## Task
Each record that follows should be repeated exactly, minus any images.

## Stored records
***

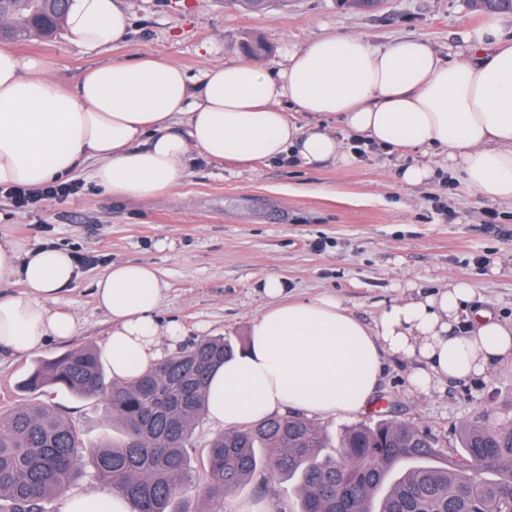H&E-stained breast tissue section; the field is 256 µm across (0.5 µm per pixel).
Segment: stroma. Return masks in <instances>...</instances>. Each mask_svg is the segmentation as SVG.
Listing matches in <instances>:
<instances>
[{"instance_id":"stroma-1","label":"stroma","mask_w":512,"mask_h":512,"mask_svg":"<svg viewBox=\"0 0 512 512\" xmlns=\"http://www.w3.org/2000/svg\"><path fill=\"white\" fill-rule=\"evenodd\" d=\"M132 18L126 41L104 55L72 45L64 32L49 40L16 44L44 60L55 78L75 83L97 60H127L150 50L180 64L194 79L209 68L248 58L261 42L262 60L277 67L287 50L310 39L364 33L382 45L408 36L426 39L440 57L465 47L463 33L485 11L472 0H378L356 10L340 0H123ZM402 161L371 147L353 165L332 162L299 169L287 162L256 161L217 167L195 158L169 194L145 202L118 201L97 188L91 169L73 176L77 194L47 199L22 210L0 192V236L53 244L75 254L79 276L54 306L73 315L79 331L48 341L38 354L0 351V412L35 400L52 405L82 431L86 443L119 441L101 402L51 388L31 394L22 380L36 359L67 350L100 347L112 323L97 307L94 284L113 263H149L161 272V321H176L181 339L168 354L204 337L222 336L243 347L266 299L259 282L281 277L293 299L330 293L348 312L374 324L401 297L469 283L482 307L512 318V205L483 197L458 176L438 170L427 185H401ZM411 362L383 359L378 395L398 420L453 440L461 421L490 415L512 420V359L473 381H448L430 394L415 393ZM293 512L289 484L274 491L249 482L228 497L224 512Z\"/></svg>"}]
</instances>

***

## Exercise answer
H&E-stained breast tissue section; the field is 256 µm across (0.5 µm per pixel).
Segment: stroma. Return masks in <instances>...</instances>. Each mask_svg is the segmentation as SVG.
Listing matches in <instances>:
<instances>
[{"instance_id":"stroma-1","label":"stroma","mask_w":512,"mask_h":512,"mask_svg":"<svg viewBox=\"0 0 512 512\" xmlns=\"http://www.w3.org/2000/svg\"><path fill=\"white\" fill-rule=\"evenodd\" d=\"M132 18L126 41L104 55L72 45L64 32L49 40L16 44L44 60L55 78L75 83L97 60H127L150 50L180 64L194 79L209 68L248 58L261 42L262 60L277 67L287 50L310 39L364 33L382 45L408 36L426 39L440 57L465 47L463 33L485 11L472 0H378L356 10L340 0H123ZM402 161L371 147L353 165L332 162L299 169L287 162L256 161L217 167L195 158L169 194L145 202L118 201L97 188L91 169L73 176L77 194L47 199L22 210L0 192V236L53 244L75 254L79 276L54 306L73 315L79 331L48 341L38 354L0 351V412L35 400L52 405L82 431L86 443L119 441L101 402L51 388L31 394L22 380L36 359L67 350L100 347L112 323L97 307L94 284L113 263H149L161 272V321H176L181 339L168 354L204 337L222 336L243 347L266 299L259 282L281 277L293 299L330 293L348 312L374 324L401 297L469 283L482 307L512 318V205L483 197L458 176L438 170L427 185H401ZM411 362L383 359L378 395L398 420L453 440L461 421L490 415L512 420V359L473 381H448L430 394L415 393ZM293 512L289 484L274 491L249 482L228 497L224 512Z\"/></svg>"}]
</instances>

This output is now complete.